* **DATA RECORDS**:
════
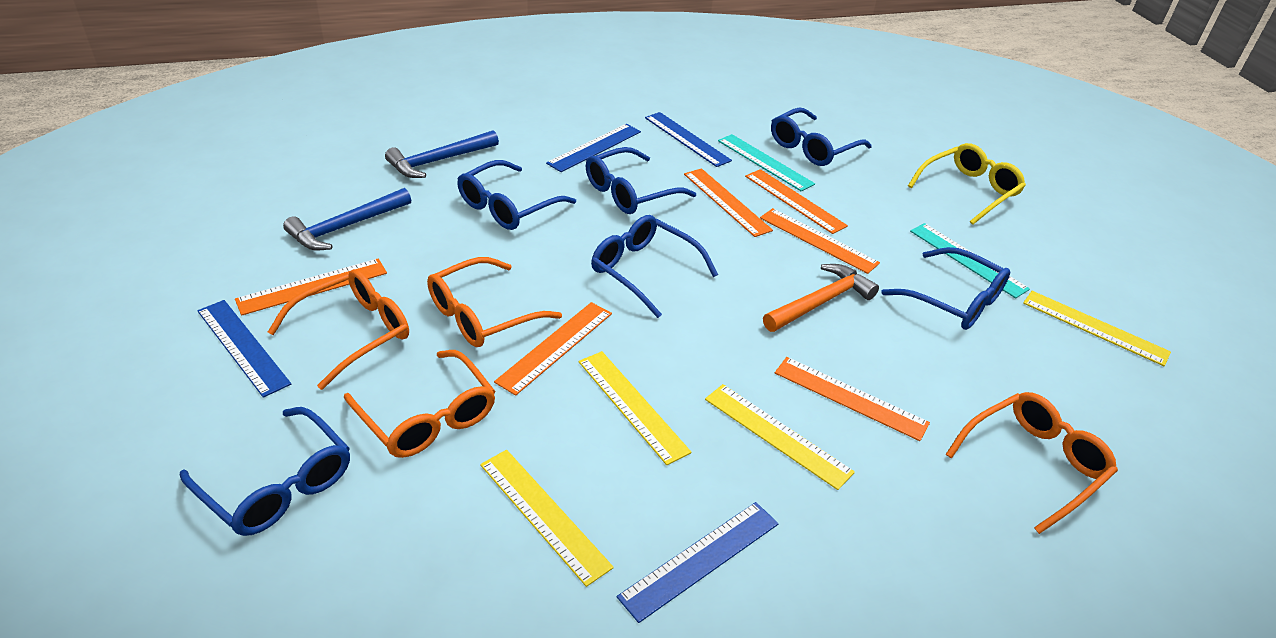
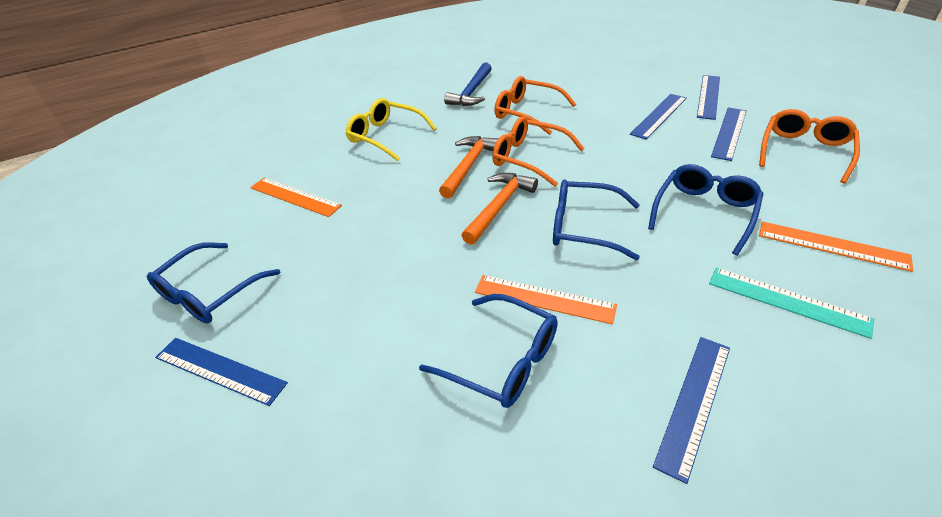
blue glasses: 6 -> 4
blue hammer: 2 -> 1
blue ruler: 4 -> 5
orange glasses: 4 -> 3
orange hammer: 1 -> 2
orange ruler: 6 -> 3
turquoise ruler: 2 -> 1
yellow ruler: 4 -> 0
════
* **WHAT YOU SHOULD DO**: Your job is to reproduce the material exactly. Keep pictures out of it.

* **COMPLETED TASK**:
blue glasses: 6 -> 4
blue hammer: 2 -> 1
blue ruler: 4 -> 5
orange glasses: 4 -> 3
orange hammer: 1 -> 2
orange ruler: 6 -> 3
turquoise ruler: 2 -> 1
yellow ruler: 4 -> 0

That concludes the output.